Saved entries
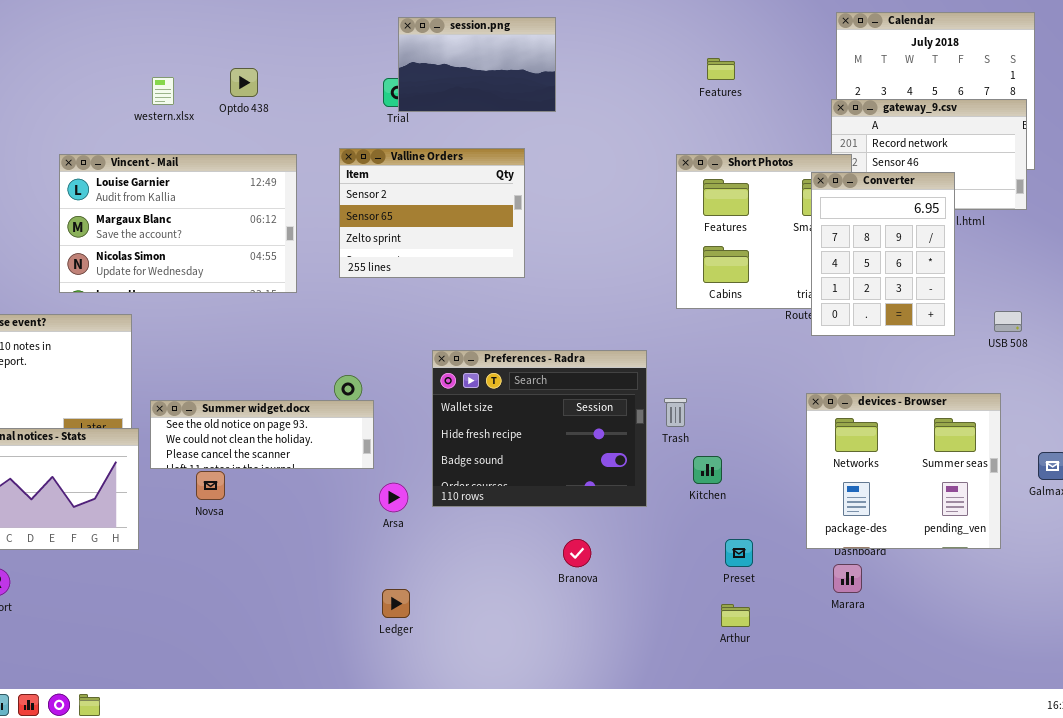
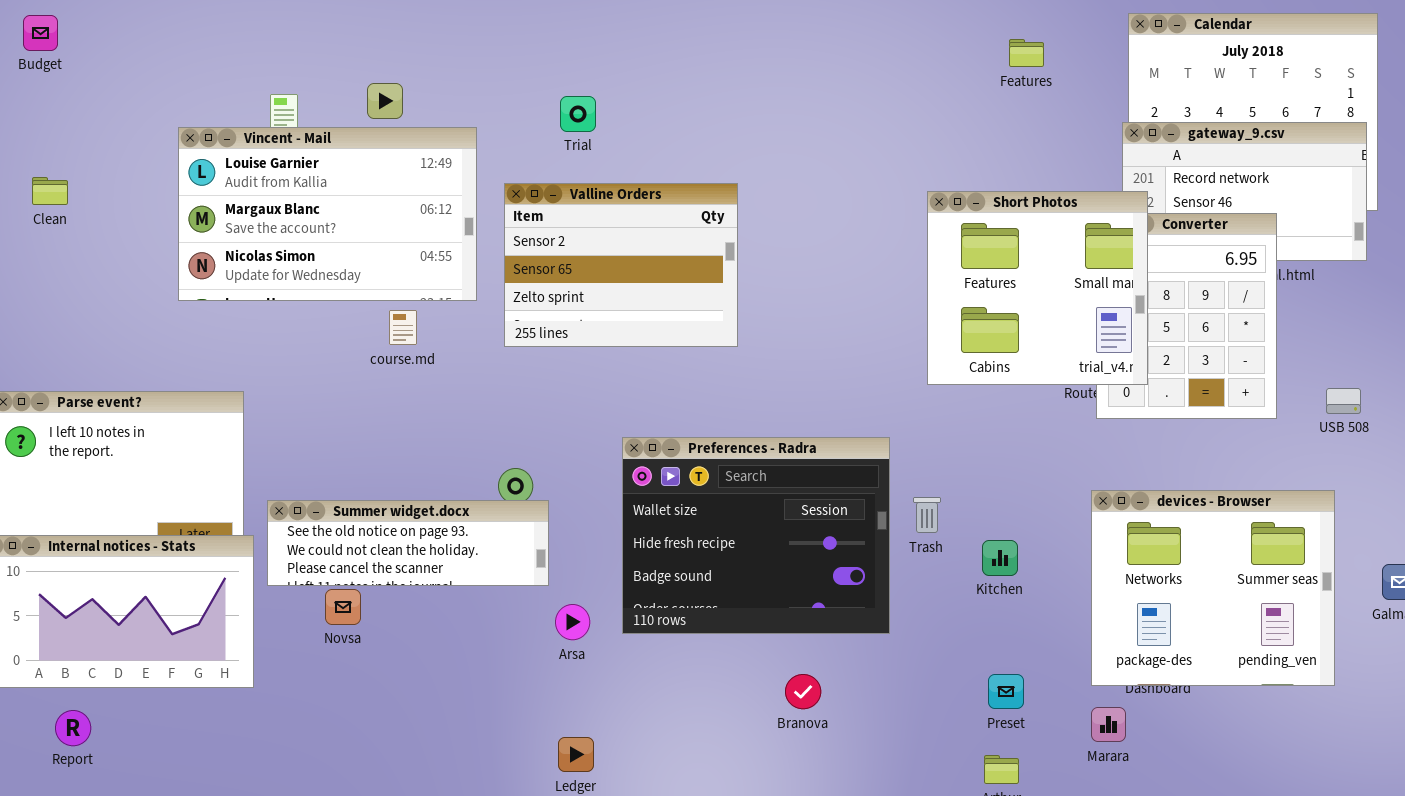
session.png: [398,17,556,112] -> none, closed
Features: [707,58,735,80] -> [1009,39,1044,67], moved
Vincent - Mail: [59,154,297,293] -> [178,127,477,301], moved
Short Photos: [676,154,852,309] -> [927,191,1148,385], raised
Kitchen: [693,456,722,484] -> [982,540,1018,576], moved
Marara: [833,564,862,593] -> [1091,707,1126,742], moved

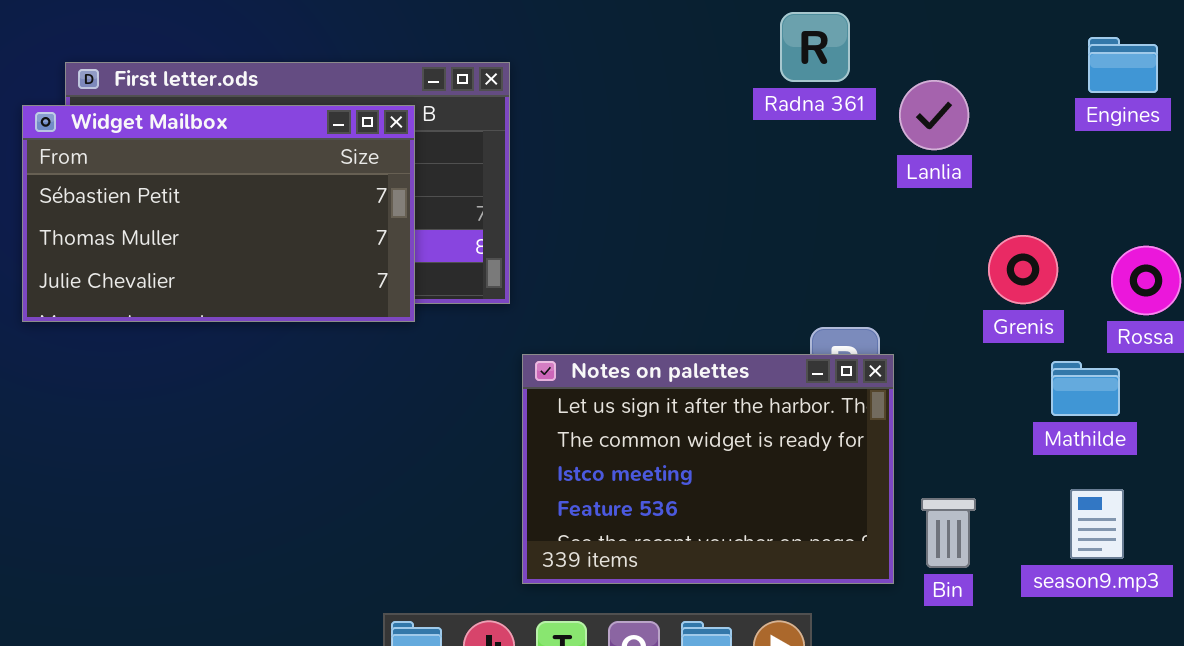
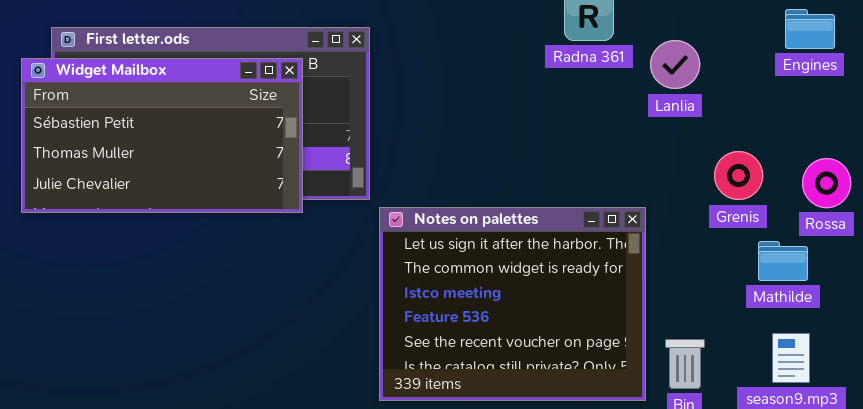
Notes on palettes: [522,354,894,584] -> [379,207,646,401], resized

* TASK INSTRUCTIONS *
Please copy every line of the records above in which "moved" appears.

* WRITTEN SOLUTION *
Features: [707,58,735,80] -> [1009,39,1044,67], moved
Vincent - Mail: [59,154,297,293] -> [178,127,477,301], moved
Kitchen: [693,456,722,484] -> [982,540,1018,576], moved
Marara: [833,564,862,593] -> [1091,707,1126,742], moved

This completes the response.